Images stay out. Everything else in the records is repeated exactly.

--- INFORMATION PROVIDED ---
───

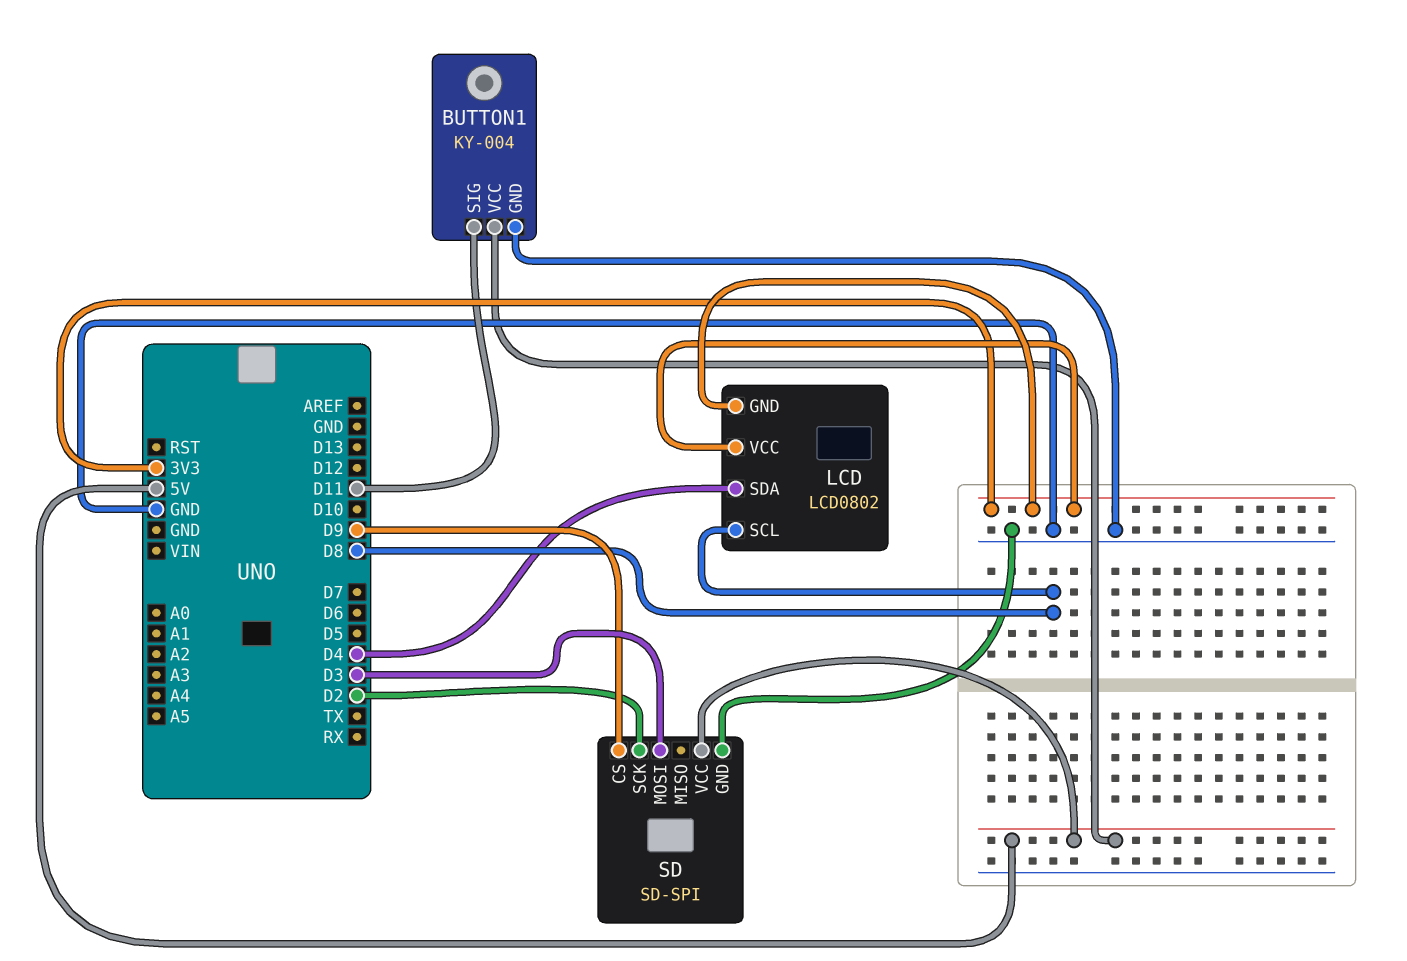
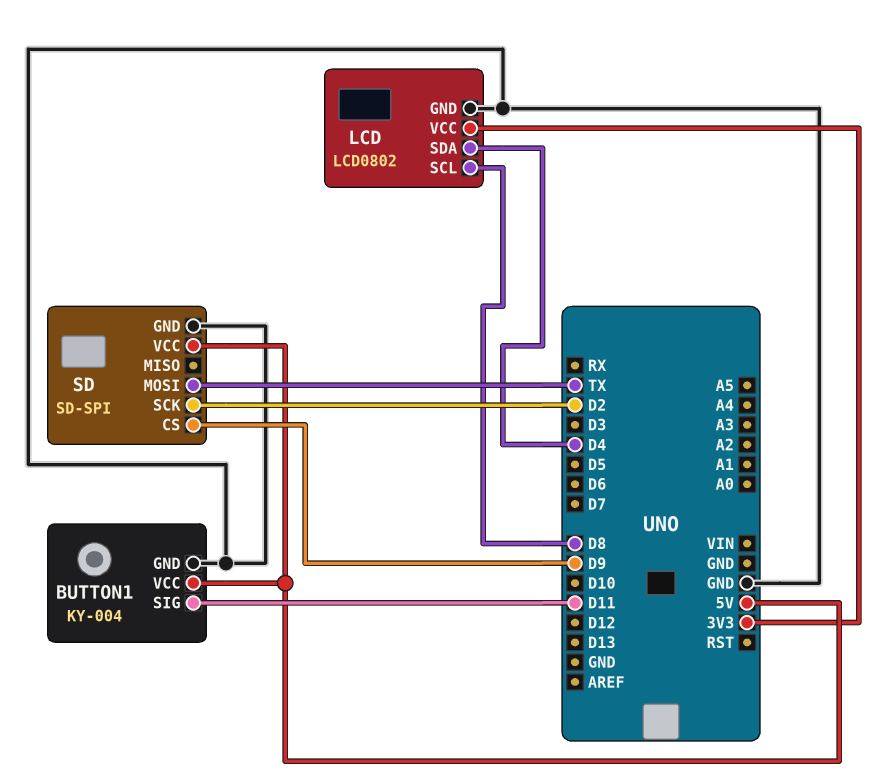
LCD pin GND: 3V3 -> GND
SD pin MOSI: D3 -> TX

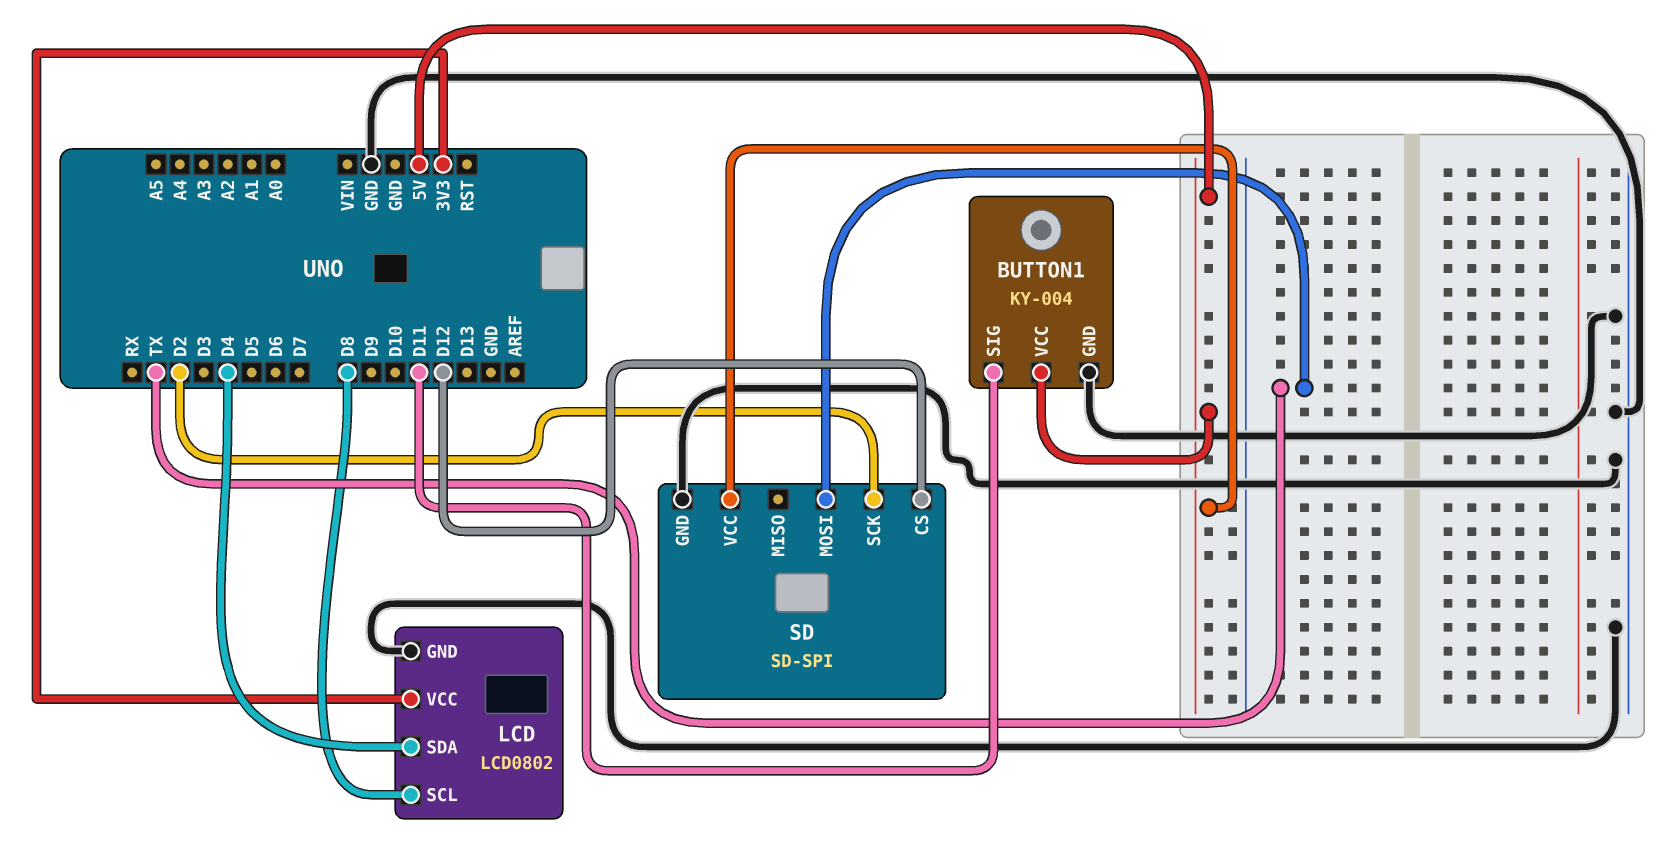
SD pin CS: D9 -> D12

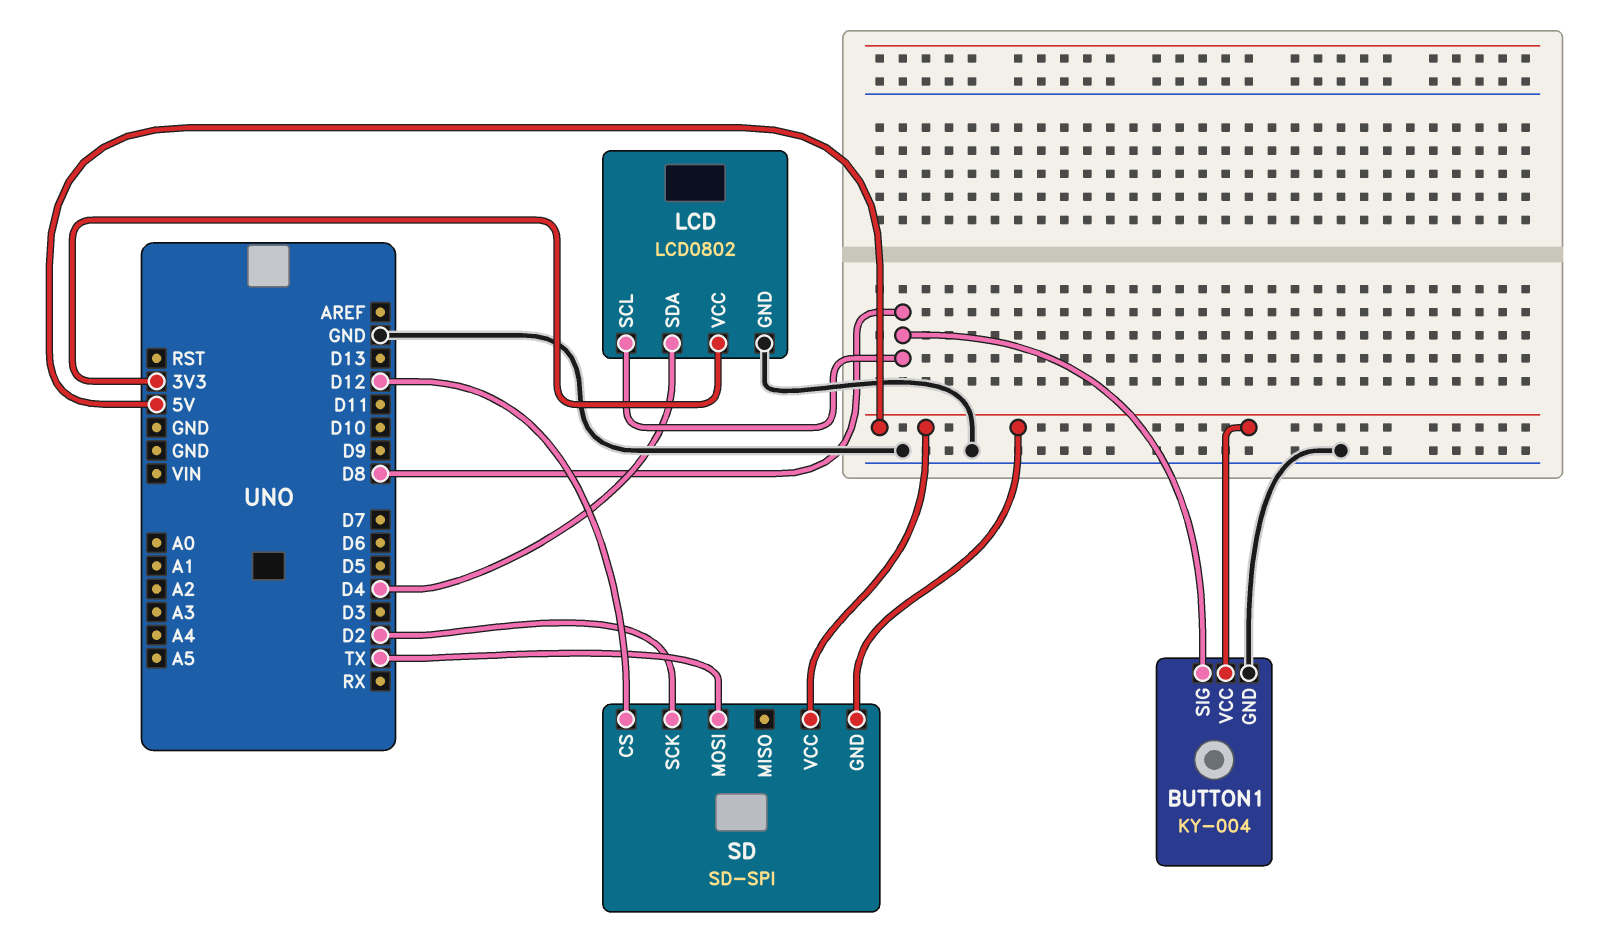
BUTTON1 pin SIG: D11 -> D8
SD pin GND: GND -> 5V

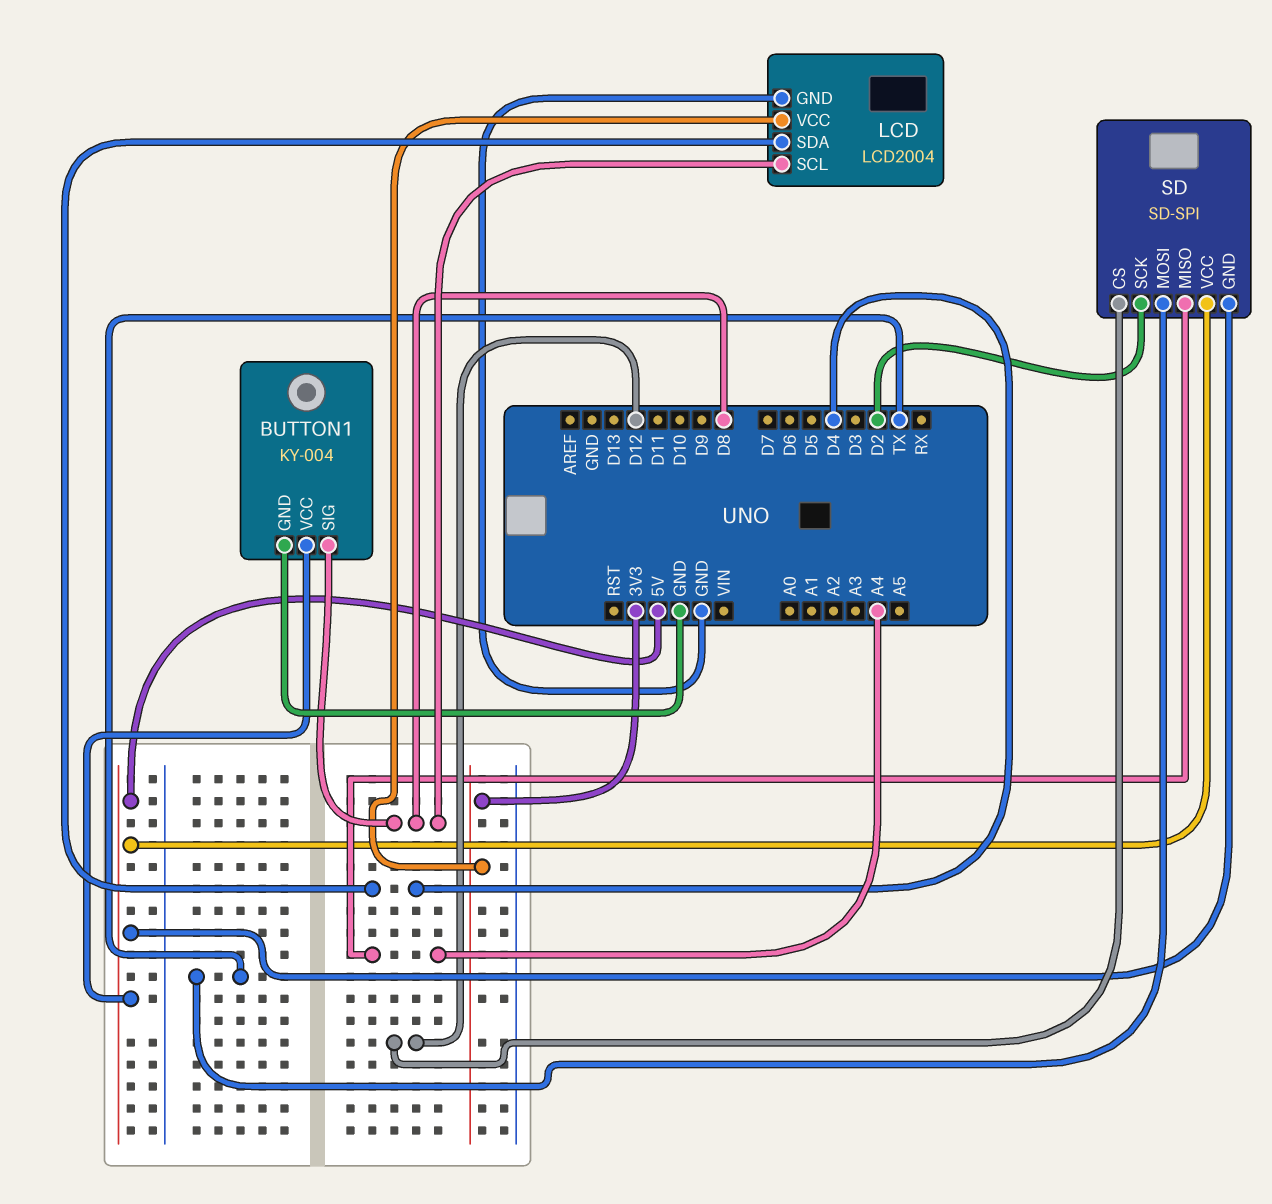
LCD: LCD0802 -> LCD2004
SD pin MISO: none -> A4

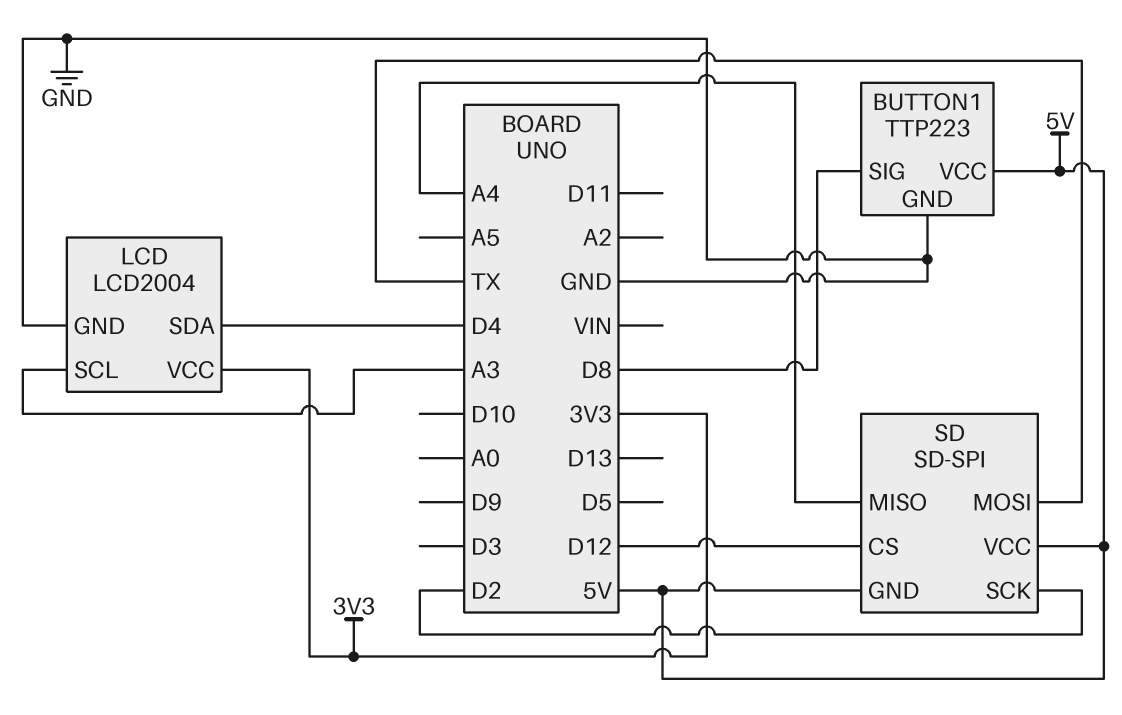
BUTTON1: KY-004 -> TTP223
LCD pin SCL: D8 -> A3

───

--- SOLUTION TO THE PROBLEM ---
LCD pin GND: 3V3 -> GND
SD pin MOSI: D3 -> TX

SD pin CS: D9 -> D12

BUTTON1 pin SIG: D11 -> D8
SD pin GND: GND -> 5V

LCD: LCD0802 -> LCD2004
SD pin MISO: none -> A4

BUTTON1: KY-004 -> TTP223
LCD pin SCL: D8 -> A3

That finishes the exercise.